Data excerpts

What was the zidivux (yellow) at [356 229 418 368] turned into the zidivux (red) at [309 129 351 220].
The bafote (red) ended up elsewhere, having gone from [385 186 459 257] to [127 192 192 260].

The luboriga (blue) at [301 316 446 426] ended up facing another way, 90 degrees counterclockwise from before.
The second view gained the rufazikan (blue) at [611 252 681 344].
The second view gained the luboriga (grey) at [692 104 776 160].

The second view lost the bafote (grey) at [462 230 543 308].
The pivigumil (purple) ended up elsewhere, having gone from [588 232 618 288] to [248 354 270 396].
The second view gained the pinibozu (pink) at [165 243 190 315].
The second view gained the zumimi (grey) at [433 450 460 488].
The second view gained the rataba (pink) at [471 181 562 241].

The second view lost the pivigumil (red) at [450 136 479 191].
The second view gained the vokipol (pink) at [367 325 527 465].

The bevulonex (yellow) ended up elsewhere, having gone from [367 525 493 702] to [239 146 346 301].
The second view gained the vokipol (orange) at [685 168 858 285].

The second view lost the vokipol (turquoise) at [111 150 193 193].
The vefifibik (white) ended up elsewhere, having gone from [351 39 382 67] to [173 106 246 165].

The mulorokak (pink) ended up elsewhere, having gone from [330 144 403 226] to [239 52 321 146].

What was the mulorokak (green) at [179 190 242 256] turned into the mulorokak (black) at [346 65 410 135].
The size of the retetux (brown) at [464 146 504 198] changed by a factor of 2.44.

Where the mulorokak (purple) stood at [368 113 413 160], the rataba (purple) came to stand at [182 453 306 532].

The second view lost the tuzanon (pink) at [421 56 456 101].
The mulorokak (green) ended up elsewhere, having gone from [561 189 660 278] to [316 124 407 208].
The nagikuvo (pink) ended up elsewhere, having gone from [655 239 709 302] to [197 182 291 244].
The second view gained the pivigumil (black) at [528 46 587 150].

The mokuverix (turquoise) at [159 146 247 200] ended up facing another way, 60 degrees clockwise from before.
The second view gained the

▶ **EXERCISE BRIEF**
Copy every line that appears above, with each word kept as it is.

▶ **RESULT**
What was the zidivux (yellow) at [356 229 418 368] turned into the zidivux (red) at [309 129 351 220].
The bafote (red) ended up elsewhere, having gone from [385 186 459 257] to [127 192 192 260].

The luboriga (blue) at [301 316 446 426] ended up facing another way, 90 degrees counterclockwise from before.
The second view gained the rufazikan (blue) at [611 252 681 344].
The second view gained the luboriga (grey) at [692 104 776 160].

The second view lost the bafote (grey) at [462 230 543 308].
The pivigumil (purple) ended up elsewhere, having gone from [588 232 618 288] to [248 354 270 396].
The second view gained the pinibozu (pink) at [165 243 190 315].
The second view gained the zumimi (grey) at [433 450 460 488].
The second view gained the rataba (pink) at [471 181 562 241].

The second view lost the pivigumil (red) at [450 136 479 191].
The second view gained the vokipol (pink) at [367 325 527 465].

The bevulonex (yellow) ended up elsewhere, having gone from [367 525 493 702] to [239 146 346 301].
The second view gained the vokipol (orange) at [685 168 858 285].

The second view lost the vokipol (turquoise) at [111 150 193 193].
The vefifibik (white) ended up elsewhere, having gone from [351 39 382 67] to [173 106 246 165].

The mulorokak (pink) ended up elsewhere, having gone from [330 144 403 226] to [239 52 321 146].

What was the mulorokak (green) at [179 190 242 256] turned into the mulorokak (black) at [346 65 410 135].
The size of the retetux (brown) at [464 146 504 198] changed by a factor of 2.44.

Where the mulorokak (purple) stood at [368 113 413 160], the rataba (purple) came to stand at [182 453 306 532].

The second view lost the tuzanon (pink) at [421 56 456 101].
The mulorokak (green) ended up elsewhere, having gone from [561 189 660 278] to [316 124 407 208].
The nagikuvo (pink) ended up elsewhere, having gone from [655 239 709 302] to [197 182 291 244].
The second view gained the pivigumil (black) at [528 46 587 150].

The mokuverix (turquoise) at [159 146 247 200] ended up facing another way, 60 degrees clockwise from before.
The second view gained the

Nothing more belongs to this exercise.